Work instructions: For the material below, return exactly the lines starting at the one holding "camera: 45 degrees right, 0 degrees up" and ending at the one holding "(319, 352) = (275, 355): purple", counting both as part of the range.

Supplied information:
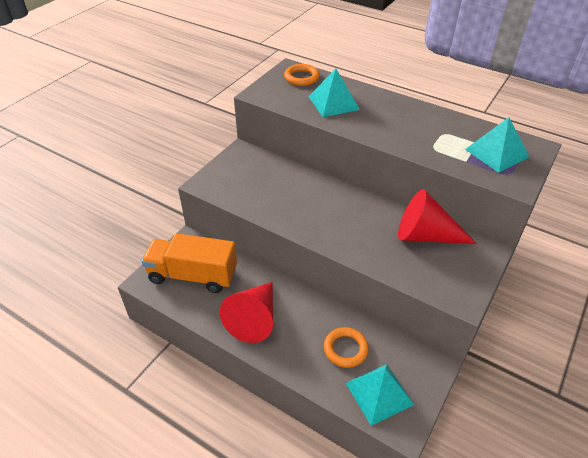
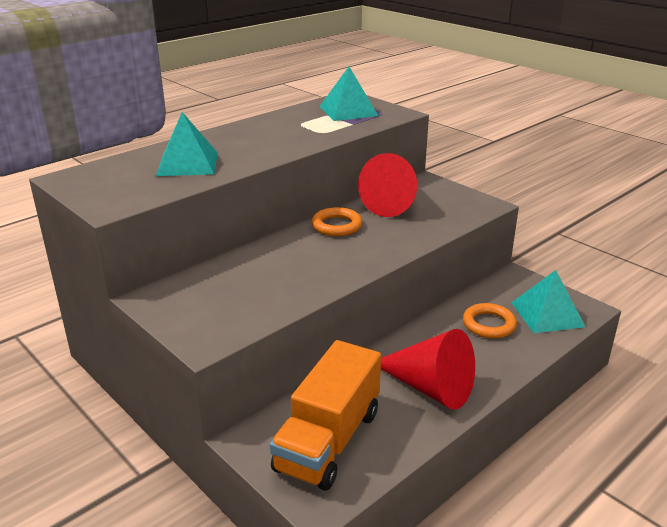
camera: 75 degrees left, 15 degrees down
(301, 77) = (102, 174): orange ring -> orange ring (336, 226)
==
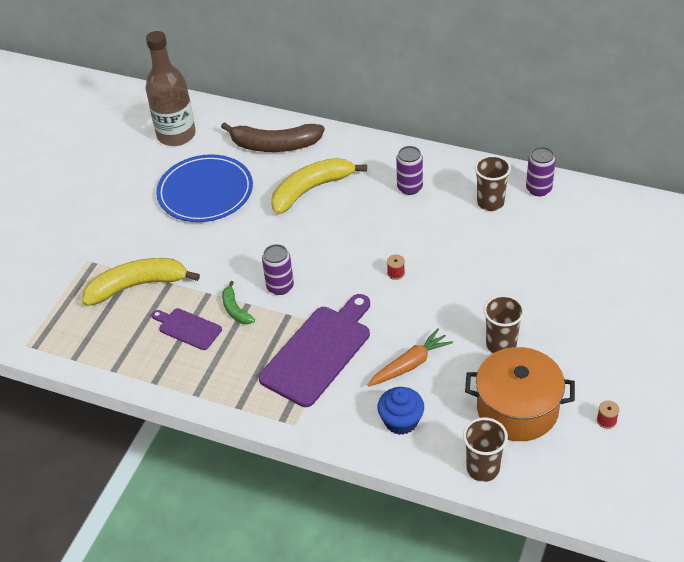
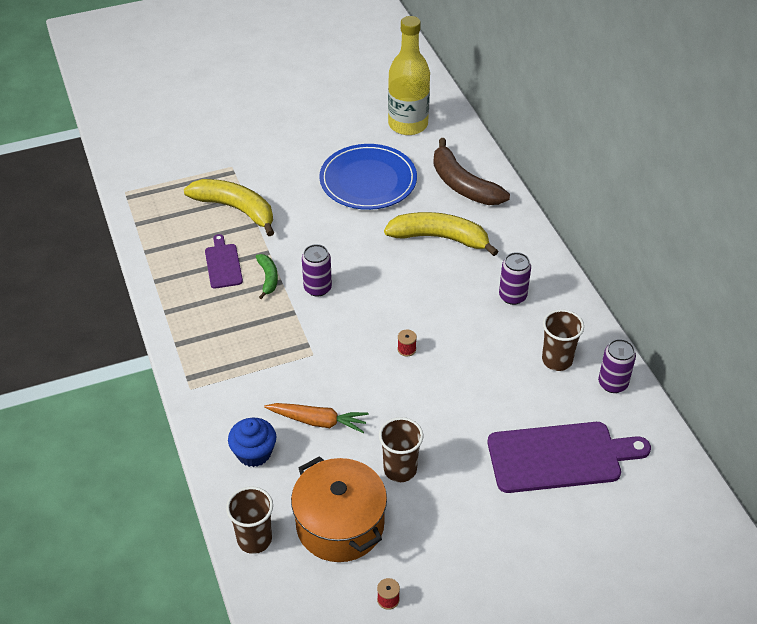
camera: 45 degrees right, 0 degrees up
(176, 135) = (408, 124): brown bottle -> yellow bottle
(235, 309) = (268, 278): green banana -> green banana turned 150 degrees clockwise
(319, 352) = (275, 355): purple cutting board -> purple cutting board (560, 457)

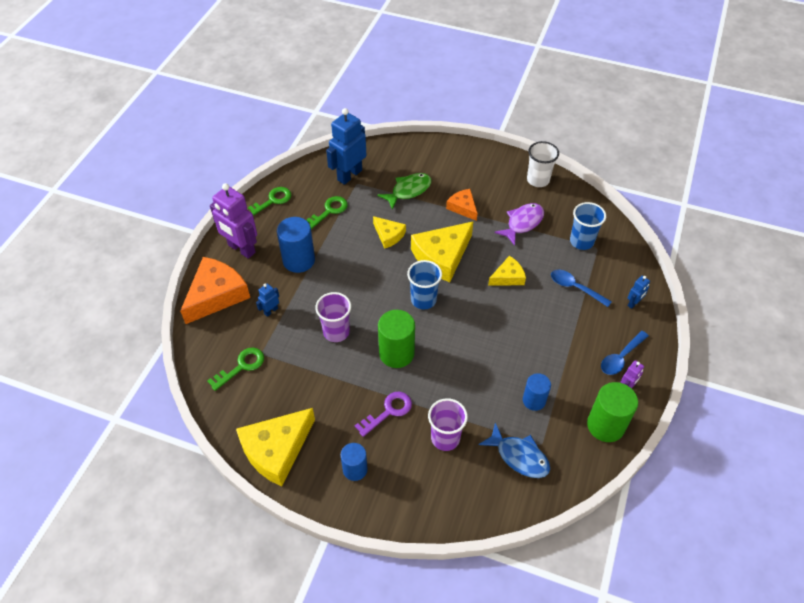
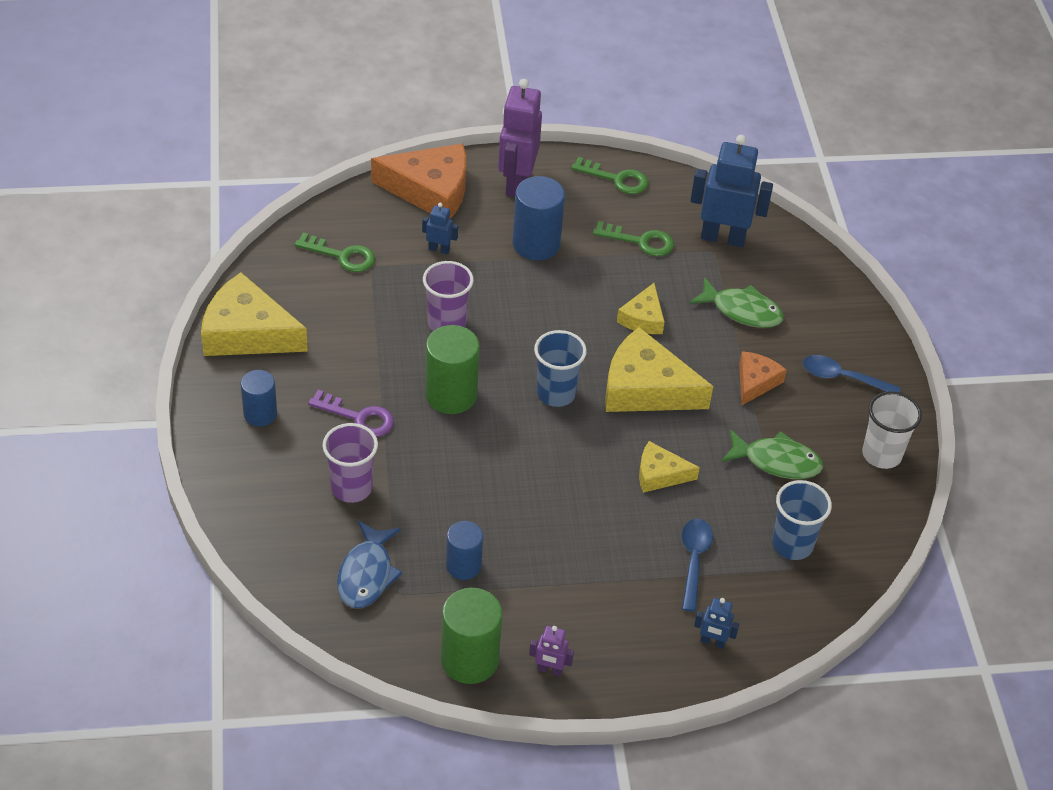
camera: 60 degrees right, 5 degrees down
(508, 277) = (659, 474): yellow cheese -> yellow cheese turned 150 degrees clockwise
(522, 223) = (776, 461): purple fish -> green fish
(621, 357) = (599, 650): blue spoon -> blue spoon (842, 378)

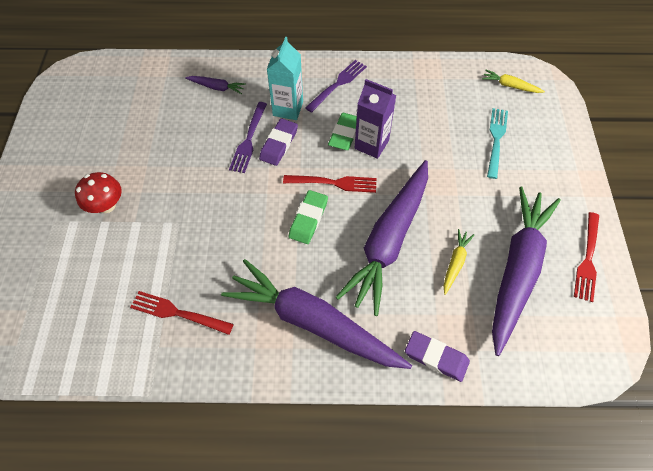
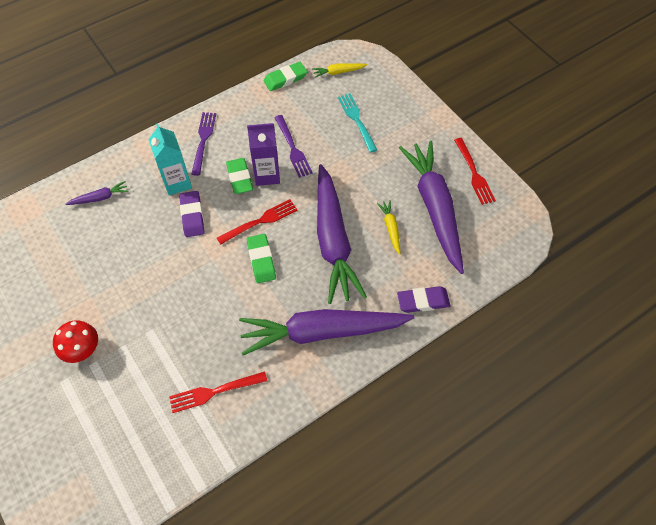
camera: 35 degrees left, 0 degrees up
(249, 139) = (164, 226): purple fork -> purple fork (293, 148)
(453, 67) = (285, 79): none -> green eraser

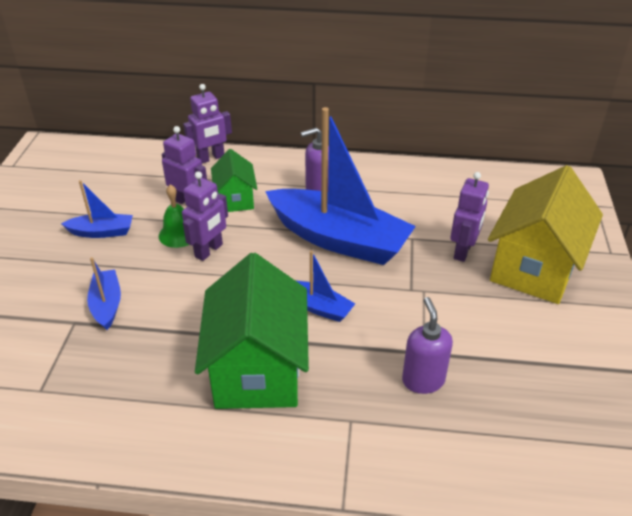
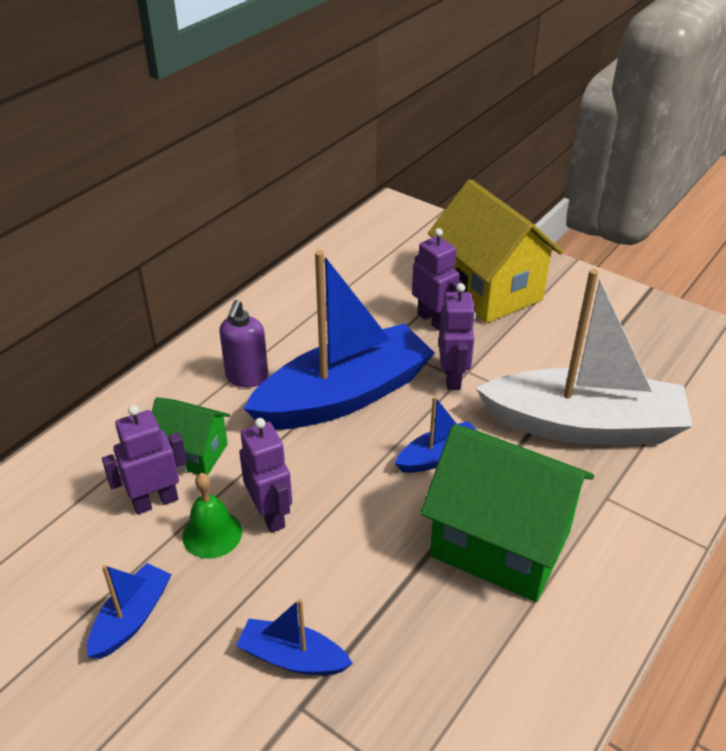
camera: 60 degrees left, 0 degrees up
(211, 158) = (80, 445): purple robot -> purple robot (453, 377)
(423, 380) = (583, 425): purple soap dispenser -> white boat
--
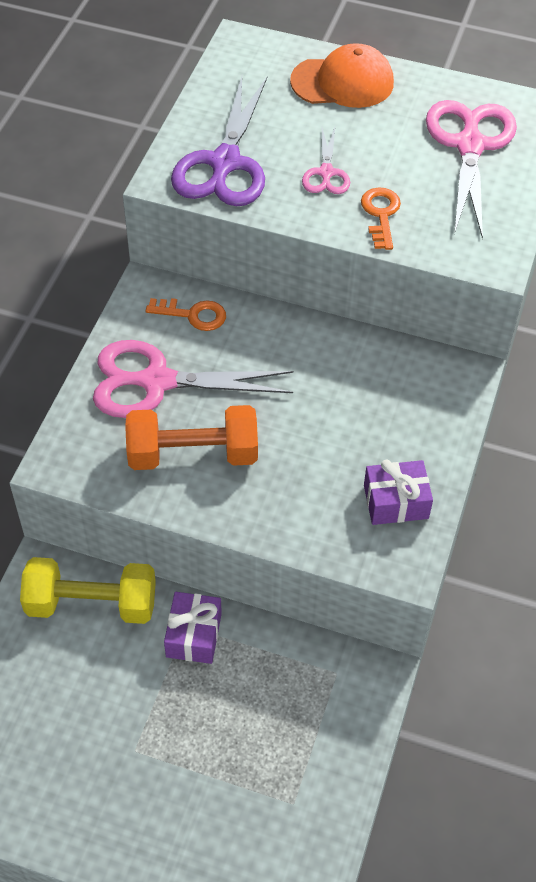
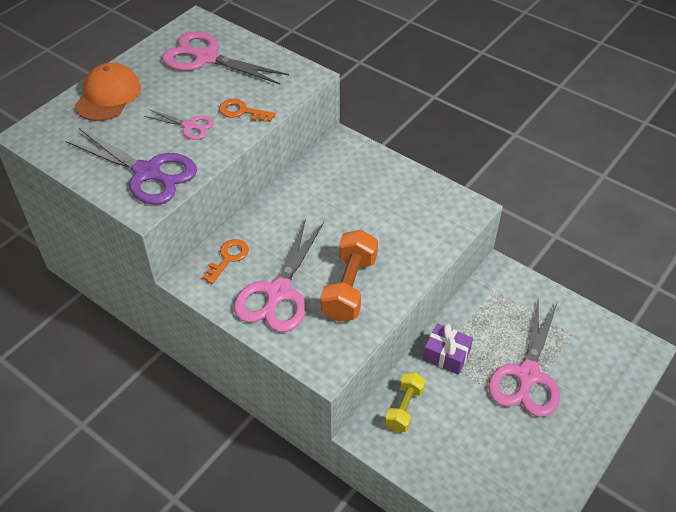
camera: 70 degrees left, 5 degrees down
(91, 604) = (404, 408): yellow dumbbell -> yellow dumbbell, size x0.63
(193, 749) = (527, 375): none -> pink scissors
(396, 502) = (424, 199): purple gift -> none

Response:
camera: 45 degrees right, 0 degrees up
(176, 135) = (408, 124): brown bottle -> yellow bottle
(235, 309) = (268, 278): green banana -> green banana turned 150 degrees clockwise
(319, 352) = (275, 355): purple cutting board -> purple cutting board (560, 457)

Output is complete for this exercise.